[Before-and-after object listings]
= Beginning of Section =

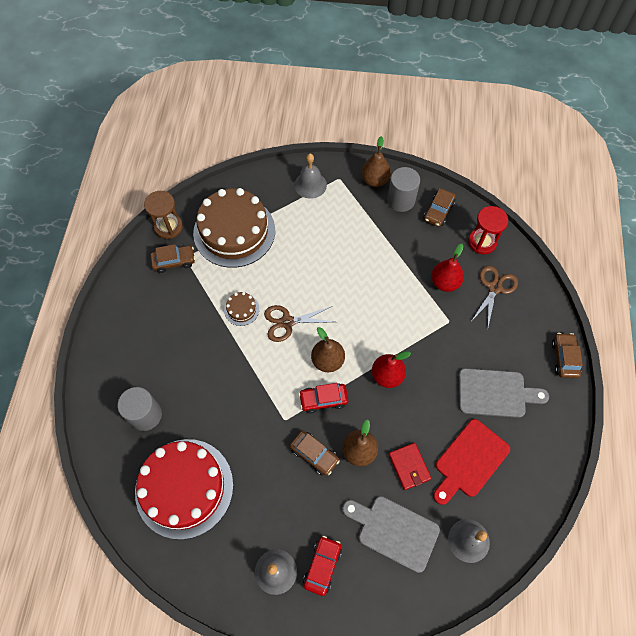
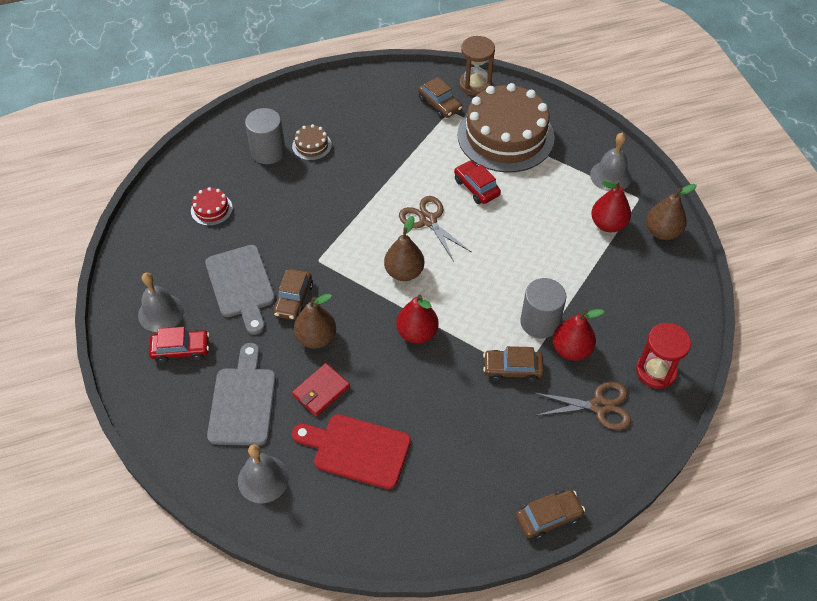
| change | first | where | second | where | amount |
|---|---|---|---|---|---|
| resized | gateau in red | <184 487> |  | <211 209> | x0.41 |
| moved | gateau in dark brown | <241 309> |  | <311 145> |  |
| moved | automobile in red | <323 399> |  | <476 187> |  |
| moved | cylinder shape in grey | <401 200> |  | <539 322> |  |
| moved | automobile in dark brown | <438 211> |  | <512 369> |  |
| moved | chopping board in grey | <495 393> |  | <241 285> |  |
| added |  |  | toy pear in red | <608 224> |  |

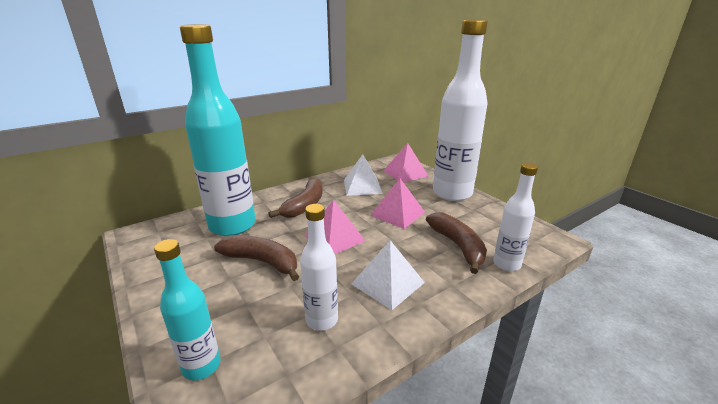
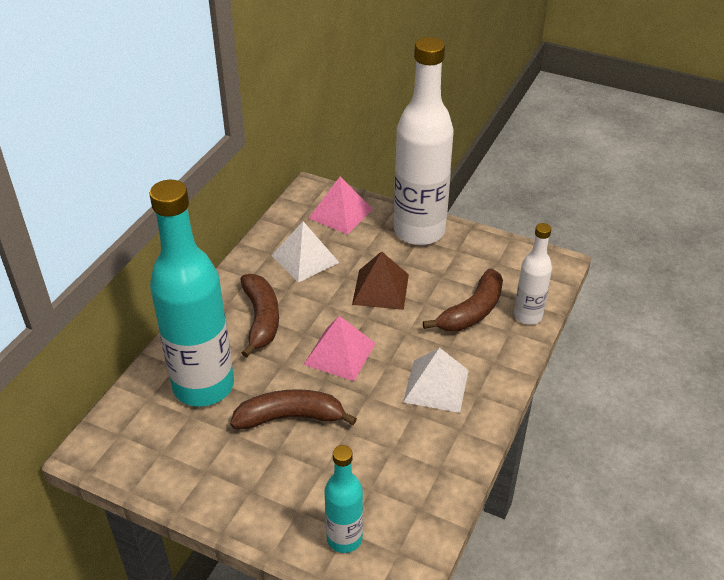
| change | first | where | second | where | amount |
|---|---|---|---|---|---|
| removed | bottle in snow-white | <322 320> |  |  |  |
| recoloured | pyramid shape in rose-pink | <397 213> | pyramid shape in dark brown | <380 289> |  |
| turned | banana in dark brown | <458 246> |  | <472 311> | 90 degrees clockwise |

= End of Section =

▸ **TASK GOAL**
The data needs to be reproduced exactly, please, apart from its pictures.

▸ **YOUR RESPONSE**
| change | first | where | second | where | amount |
|---|---|---|---|---|---|
| resized | gateau in red | <184 487> |  | <211 209> | x0.41 |
| moved | gateau in dark brown | <241 309> |  | <311 145> |  |
| moved | automobile in red | <323 399> |  | <476 187> |  |
| moved | cylinder shape in grey | <401 200> |  | <539 322> |  |
| moved | automobile in dark brown | <438 211> |  | <512 369> |  |
| moved | chopping board in grey | <495 393> |  | <241 285> |  |
| added |  |  | toy pear in red | <608 224> |  |

| change | first | where | second | where | amount |
|---|---|---|---|---|---|
| removed | bottle in snow-white | <322 320> |  |  |  |
| recoloured | pyramid shape in rose-pink | <397 213> | pyramid shape in dark brown | <380 289> |  |
| turned | banana in dark brown | <458 246> |  | <472 311> | 90 degrees clockwise |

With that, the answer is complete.